▸ WHAT IS BEING ASKED: Would you please transcribe, exactly as written, the lines of the entries below starting at the one that holds "RFID2 pin IRQ: A0 -> D13" and ending at the one that holds "SONAR pin ECHO: TX -> A7", both included?

>>>>

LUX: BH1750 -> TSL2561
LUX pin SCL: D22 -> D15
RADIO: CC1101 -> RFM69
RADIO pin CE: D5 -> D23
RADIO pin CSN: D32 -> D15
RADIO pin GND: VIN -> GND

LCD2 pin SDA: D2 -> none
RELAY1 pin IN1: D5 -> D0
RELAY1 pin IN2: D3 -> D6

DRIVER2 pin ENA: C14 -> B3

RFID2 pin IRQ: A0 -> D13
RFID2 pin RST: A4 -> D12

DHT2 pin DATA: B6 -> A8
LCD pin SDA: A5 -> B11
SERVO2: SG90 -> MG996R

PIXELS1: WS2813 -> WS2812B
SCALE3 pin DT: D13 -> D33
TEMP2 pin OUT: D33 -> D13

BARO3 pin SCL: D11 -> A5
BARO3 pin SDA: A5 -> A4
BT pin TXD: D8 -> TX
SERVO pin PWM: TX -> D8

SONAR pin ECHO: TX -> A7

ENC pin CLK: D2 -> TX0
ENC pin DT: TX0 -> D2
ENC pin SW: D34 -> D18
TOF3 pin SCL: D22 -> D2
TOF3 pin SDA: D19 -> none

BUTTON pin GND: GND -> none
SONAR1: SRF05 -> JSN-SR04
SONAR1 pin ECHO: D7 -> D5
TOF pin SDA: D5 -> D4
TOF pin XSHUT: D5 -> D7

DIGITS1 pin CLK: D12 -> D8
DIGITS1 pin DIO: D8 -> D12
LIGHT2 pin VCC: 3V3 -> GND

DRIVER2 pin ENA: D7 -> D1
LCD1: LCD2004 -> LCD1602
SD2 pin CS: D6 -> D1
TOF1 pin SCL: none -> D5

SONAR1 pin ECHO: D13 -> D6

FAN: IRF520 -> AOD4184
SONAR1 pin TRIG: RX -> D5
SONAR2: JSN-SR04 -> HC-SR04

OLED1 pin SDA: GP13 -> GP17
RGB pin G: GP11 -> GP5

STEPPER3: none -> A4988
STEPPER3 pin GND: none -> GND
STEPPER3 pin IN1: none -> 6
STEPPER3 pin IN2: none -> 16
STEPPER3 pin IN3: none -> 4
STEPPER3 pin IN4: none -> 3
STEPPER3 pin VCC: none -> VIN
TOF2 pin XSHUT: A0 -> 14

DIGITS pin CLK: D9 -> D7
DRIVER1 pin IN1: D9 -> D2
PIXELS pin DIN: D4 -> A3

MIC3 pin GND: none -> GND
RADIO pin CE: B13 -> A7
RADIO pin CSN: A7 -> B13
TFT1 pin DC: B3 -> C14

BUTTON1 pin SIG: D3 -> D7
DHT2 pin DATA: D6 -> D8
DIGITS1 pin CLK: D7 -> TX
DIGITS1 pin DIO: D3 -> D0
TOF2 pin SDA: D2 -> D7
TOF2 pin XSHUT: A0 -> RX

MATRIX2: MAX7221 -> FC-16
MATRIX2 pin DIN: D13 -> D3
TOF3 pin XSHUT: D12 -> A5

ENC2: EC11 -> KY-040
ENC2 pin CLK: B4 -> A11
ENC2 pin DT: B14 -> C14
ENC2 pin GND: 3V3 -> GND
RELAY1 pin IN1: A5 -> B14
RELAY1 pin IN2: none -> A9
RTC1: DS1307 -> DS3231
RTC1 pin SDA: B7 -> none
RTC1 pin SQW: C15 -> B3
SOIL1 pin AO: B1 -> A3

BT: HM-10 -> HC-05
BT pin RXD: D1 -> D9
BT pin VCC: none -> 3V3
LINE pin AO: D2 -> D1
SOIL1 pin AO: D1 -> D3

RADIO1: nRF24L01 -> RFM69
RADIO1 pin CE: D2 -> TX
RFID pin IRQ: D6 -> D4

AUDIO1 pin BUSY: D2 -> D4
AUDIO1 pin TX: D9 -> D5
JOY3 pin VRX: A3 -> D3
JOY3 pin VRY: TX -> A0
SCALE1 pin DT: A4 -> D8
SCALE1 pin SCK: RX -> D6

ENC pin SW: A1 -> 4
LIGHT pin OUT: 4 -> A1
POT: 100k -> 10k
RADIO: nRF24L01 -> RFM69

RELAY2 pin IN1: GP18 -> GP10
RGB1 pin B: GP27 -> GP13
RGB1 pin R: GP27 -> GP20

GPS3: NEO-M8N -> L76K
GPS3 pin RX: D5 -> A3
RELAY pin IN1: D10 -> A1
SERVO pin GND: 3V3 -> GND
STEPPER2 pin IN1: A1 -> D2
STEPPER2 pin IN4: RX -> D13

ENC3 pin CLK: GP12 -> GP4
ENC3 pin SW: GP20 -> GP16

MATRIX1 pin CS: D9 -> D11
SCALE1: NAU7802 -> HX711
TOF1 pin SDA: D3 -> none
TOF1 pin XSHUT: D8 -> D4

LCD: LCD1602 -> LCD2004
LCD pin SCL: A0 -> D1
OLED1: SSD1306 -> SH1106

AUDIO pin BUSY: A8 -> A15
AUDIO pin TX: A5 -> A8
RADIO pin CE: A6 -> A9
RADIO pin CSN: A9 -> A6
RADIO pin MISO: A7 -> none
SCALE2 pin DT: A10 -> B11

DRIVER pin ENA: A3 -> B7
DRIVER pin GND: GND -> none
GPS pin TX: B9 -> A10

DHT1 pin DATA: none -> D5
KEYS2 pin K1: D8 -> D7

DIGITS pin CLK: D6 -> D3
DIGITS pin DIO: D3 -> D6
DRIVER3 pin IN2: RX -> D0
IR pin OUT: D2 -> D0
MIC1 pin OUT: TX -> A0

<<<<

▸ TASK SOLUTION:
RFID2 pin IRQ: A0 -> D13
RFID2 pin RST: A4 -> D12

DHT2 pin DATA: B6 -> A8
LCD pin SDA: A5 -> B11
SERVO2: SG90 -> MG996R

PIXELS1: WS2813 -> WS2812B
SCALE3 pin DT: D13 -> D33
TEMP2 pin OUT: D33 -> D13

BARO3 pin SCL: D11 -> A5
BARO3 pin SDA: A5 -> A4
BT pin TXD: D8 -> TX
SERVO pin PWM: TX -> D8

SONAR pin ECHO: TX -> A7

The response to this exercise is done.